Can you copy out the rows below word for word, leaving the pictures out of your answer?

(Data taken from a collection)
··········

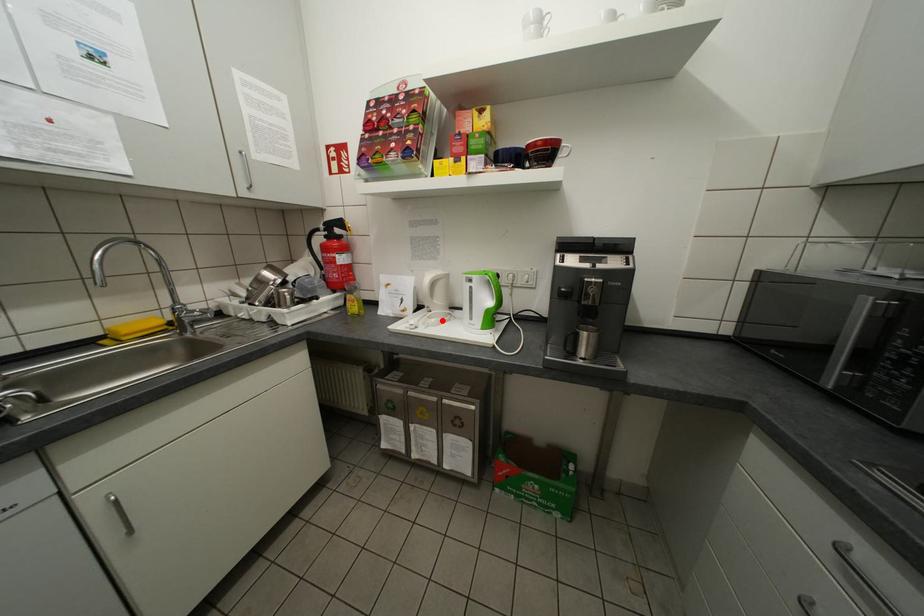
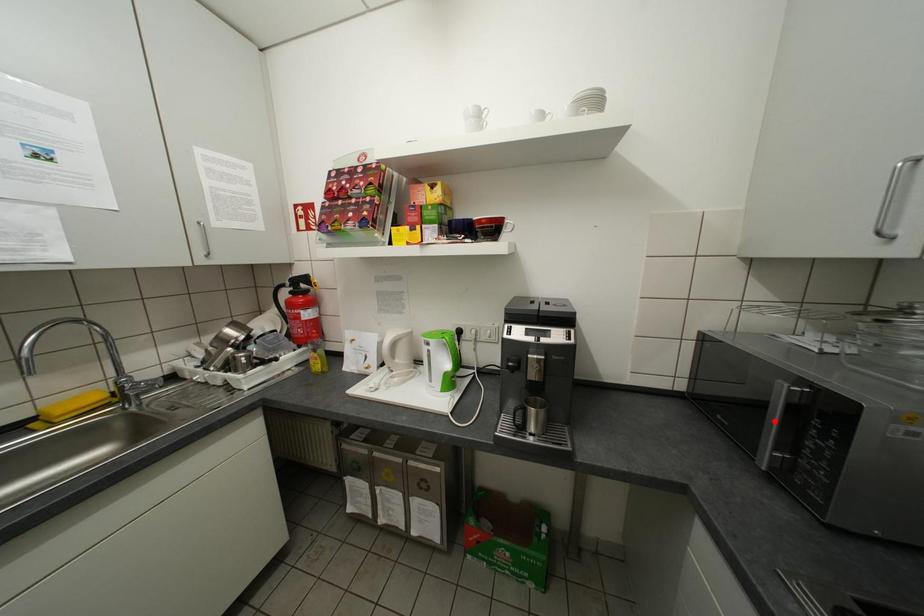
I am providing you with two images of the same scene from different viewpoints. A red point is marked on the first image and another point is marked on the second image. Do the highlighted points in image1 and image2 indicate the same real-world spot?

No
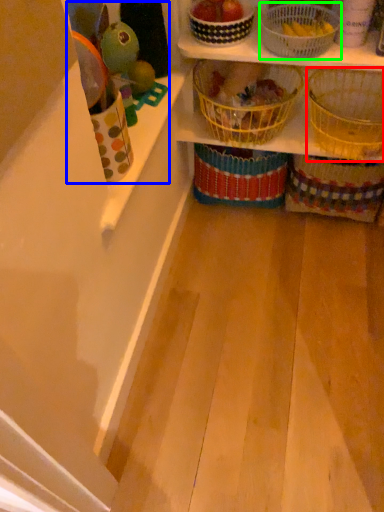
Question: Which is nearer to the basket (highlighted by a red box)? toy (highlighted by a blue box) or basket (highlighted by a green box).

Choices:
 (A) toy
 (B) basket

Answer: (B)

··········

## [RESPONSE AREA]
I am providing you with two images of the same scene from different viewpoints. A red point is marked on the first image and another point is marked on the second image. Do the highlighted points in image1 and image2 indicate the same real-world spot?

No
Question: Which is nearer to the basket (highlighted by a red box)? toy (highlighted by a blue box) or basket (highlighted by a green box).

Choices:
 (A) toy
 (B) basket

Answer: (B)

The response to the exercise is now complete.